• _Task prompt_: Would you transcribe only the lines below, from the one containing "yellow star: rotated" through the end of the material, exactly and with no pictures?

• _Extracted entries_:
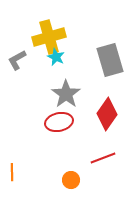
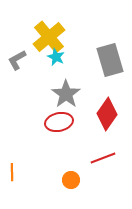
yellow cross: rotated 24 degrees counterclockwise
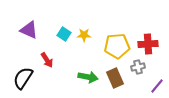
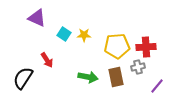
purple triangle: moved 8 px right, 12 px up
red cross: moved 2 px left, 3 px down
brown rectangle: moved 1 px right, 1 px up; rotated 12 degrees clockwise
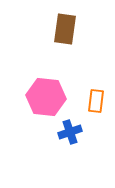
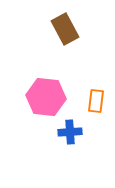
brown rectangle: rotated 36 degrees counterclockwise
blue cross: rotated 15 degrees clockwise
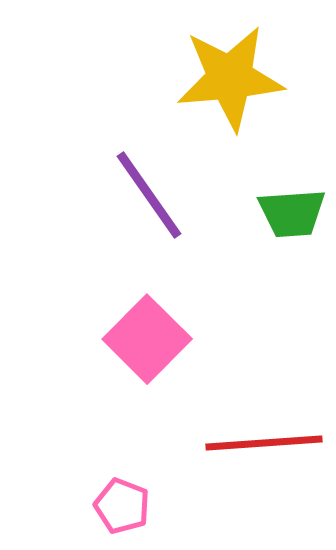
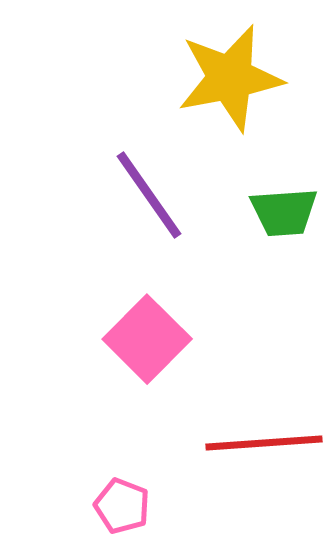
yellow star: rotated 6 degrees counterclockwise
green trapezoid: moved 8 px left, 1 px up
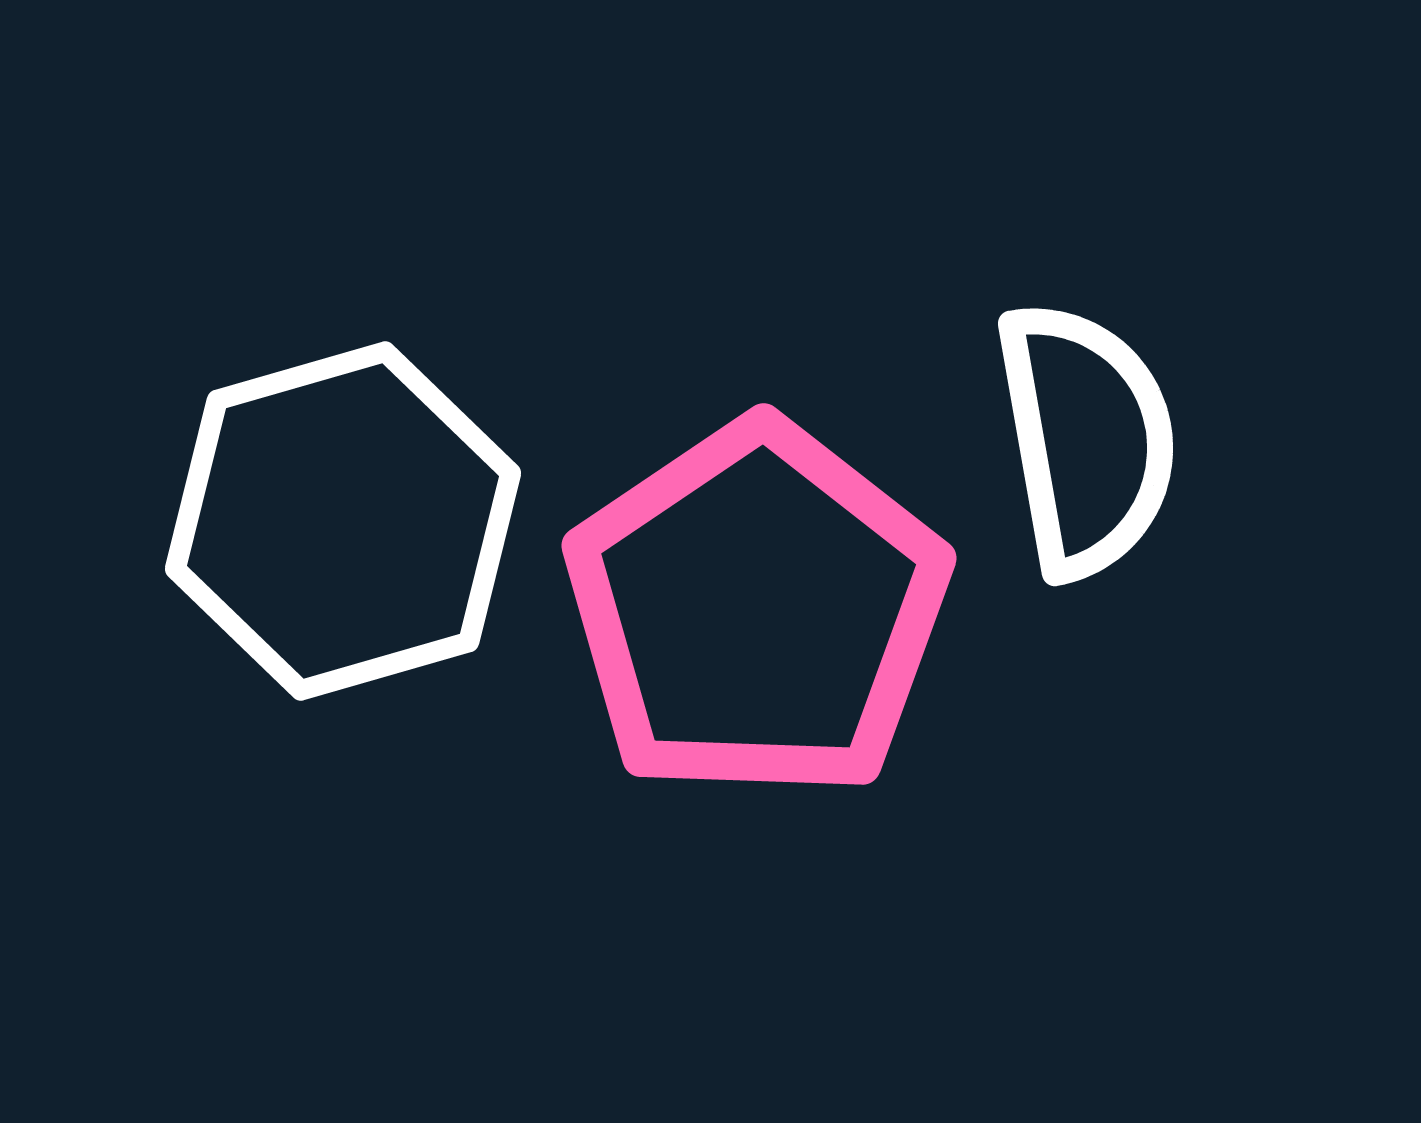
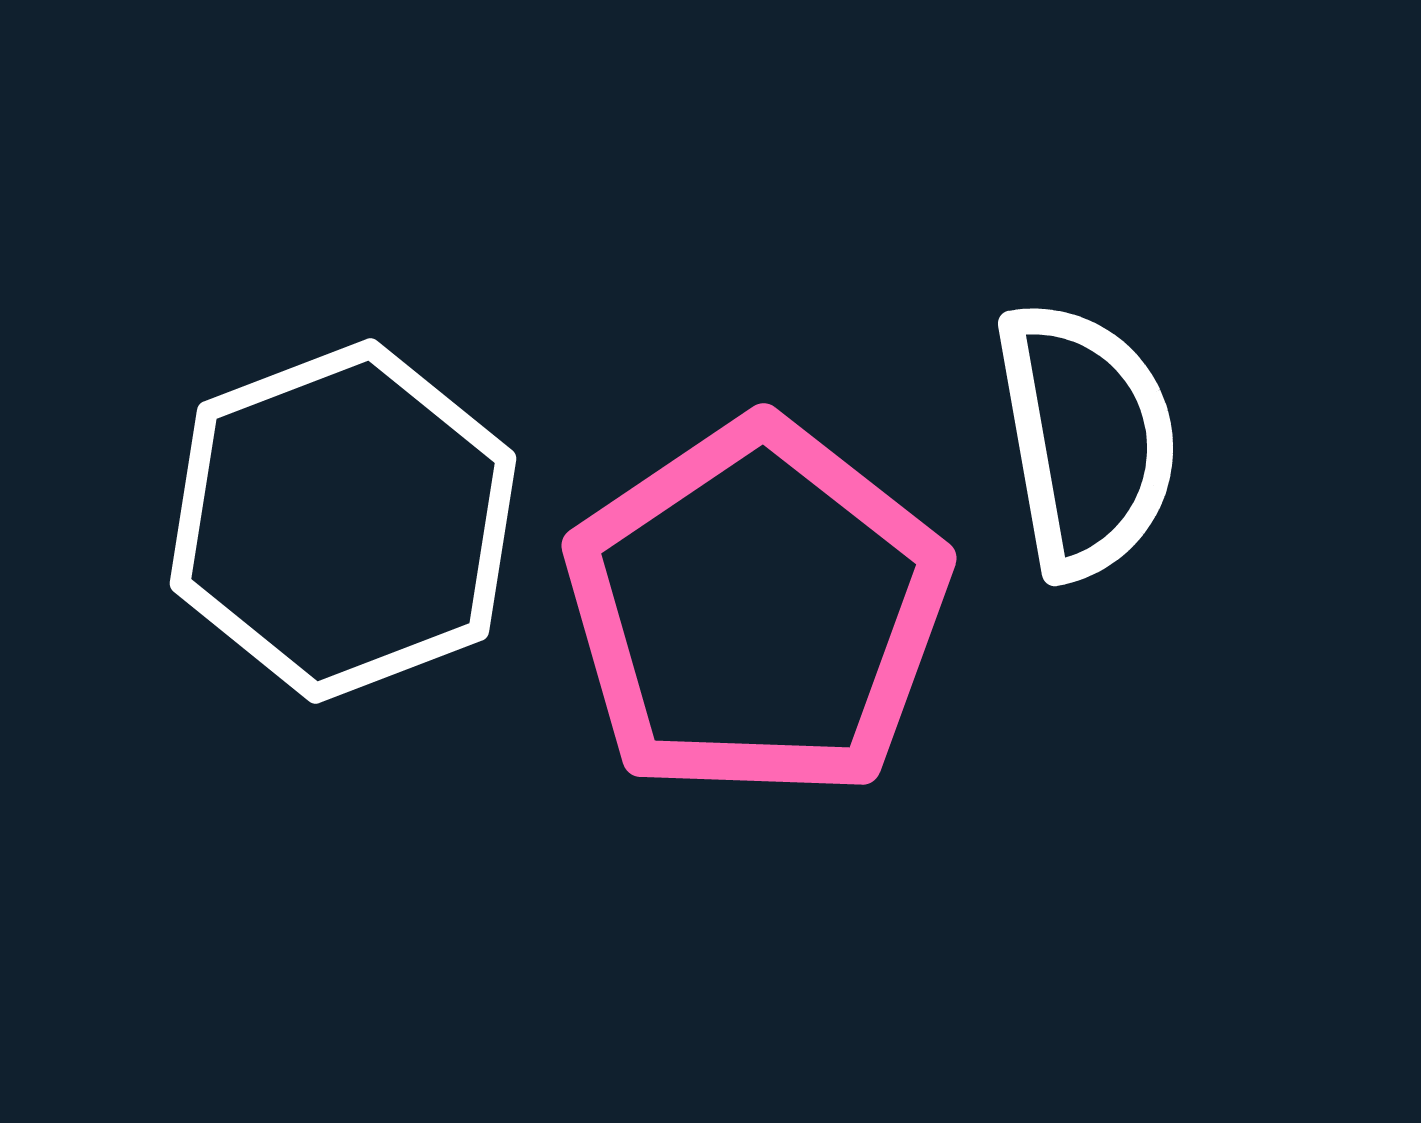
white hexagon: rotated 5 degrees counterclockwise
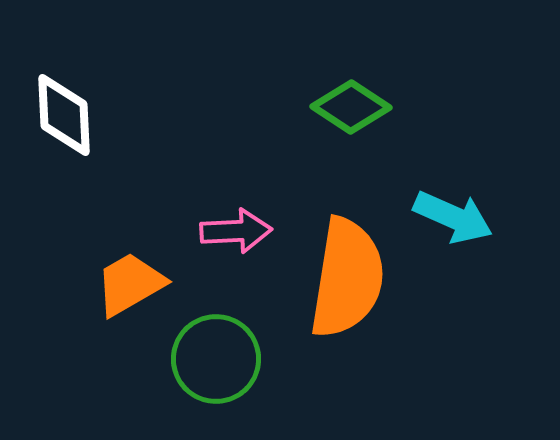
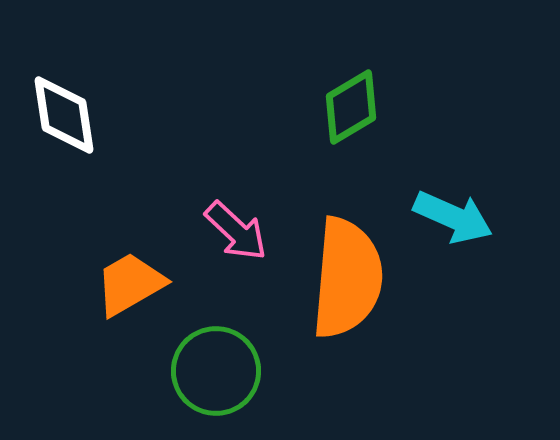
green diamond: rotated 64 degrees counterclockwise
white diamond: rotated 6 degrees counterclockwise
pink arrow: rotated 46 degrees clockwise
orange semicircle: rotated 4 degrees counterclockwise
green circle: moved 12 px down
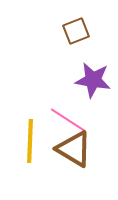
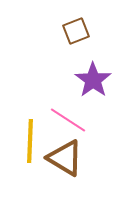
purple star: rotated 27 degrees clockwise
brown triangle: moved 9 px left, 9 px down
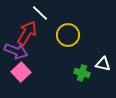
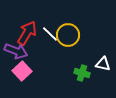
white line: moved 10 px right, 21 px down
pink square: moved 1 px right, 1 px up
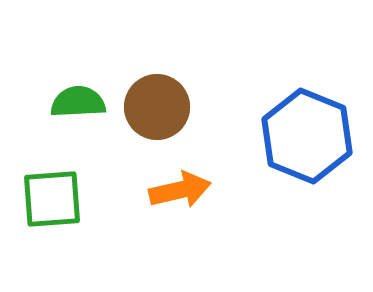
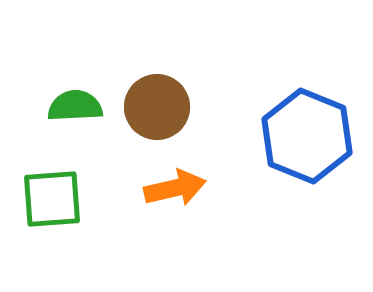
green semicircle: moved 3 px left, 4 px down
orange arrow: moved 5 px left, 2 px up
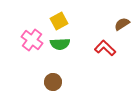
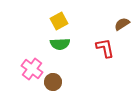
pink cross: moved 29 px down
red L-shape: rotated 35 degrees clockwise
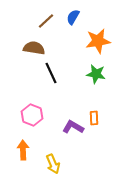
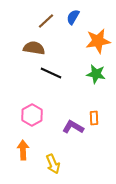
black line: rotated 40 degrees counterclockwise
pink hexagon: rotated 10 degrees clockwise
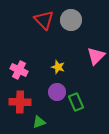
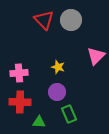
pink cross: moved 3 px down; rotated 30 degrees counterclockwise
green rectangle: moved 7 px left, 12 px down
green triangle: rotated 24 degrees clockwise
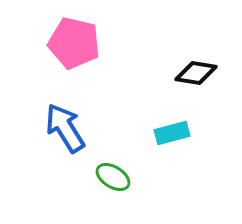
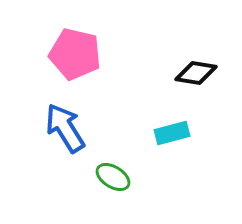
pink pentagon: moved 1 px right, 11 px down
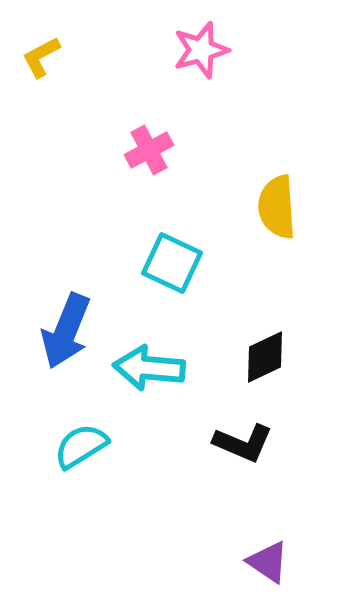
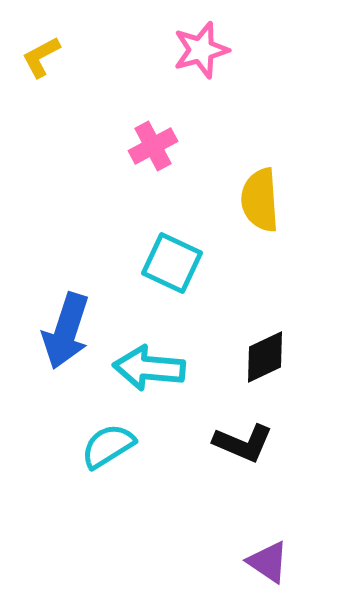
pink cross: moved 4 px right, 4 px up
yellow semicircle: moved 17 px left, 7 px up
blue arrow: rotated 4 degrees counterclockwise
cyan semicircle: moved 27 px right
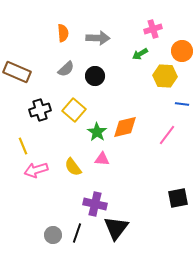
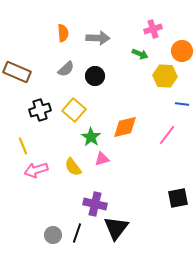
green arrow: rotated 126 degrees counterclockwise
green star: moved 6 px left, 5 px down
pink triangle: rotated 21 degrees counterclockwise
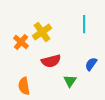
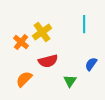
red semicircle: moved 3 px left
orange semicircle: moved 7 px up; rotated 54 degrees clockwise
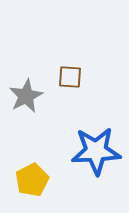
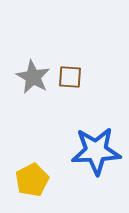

• _Solution below_:
yellow star: rotated 6 degrees counterclockwise
green trapezoid: moved 8 px left, 1 px up
white hexagon: rotated 5 degrees counterclockwise
green diamond: rotated 64 degrees counterclockwise
white diamond: rotated 6 degrees counterclockwise
pink arrow: rotated 46 degrees clockwise
orange semicircle: rotated 4 degrees counterclockwise
green circle: moved 12 px down
purple star: rotated 27 degrees clockwise
brown triangle: moved 9 px left, 9 px down
white line: moved 10 px right, 21 px down
pink square: moved 1 px right, 1 px up
green semicircle: moved 3 px left, 4 px down
orange arrow: moved 5 px left, 2 px up
pink cross: moved 29 px down
red L-shape: rotated 35 degrees clockwise
black line: rotated 40 degrees counterclockwise
pink hexagon: rotated 10 degrees clockwise
pink cross: moved 3 px down; rotated 30 degrees counterclockwise
green rectangle: moved 7 px left, 12 px down
green triangle: rotated 24 degrees clockwise
pink pentagon: moved 1 px right, 11 px down
pink cross: moved 4 px right, 4 px up
yellow semicircle: moved 17 px left, 7 px up
blue arrow: rotated 4 degrees counterclockwise
cyan semicircle: moved 27 px right
green arrow: rotated 126 degrees counterclockwise
green star: moved 6 px left, 5 px down
pink triangle: rotated 21 degrees counterclockwise
red semicircle: moved 3 px left
orange semicircle: moved 7 px up; rotated 54 degrees clockwise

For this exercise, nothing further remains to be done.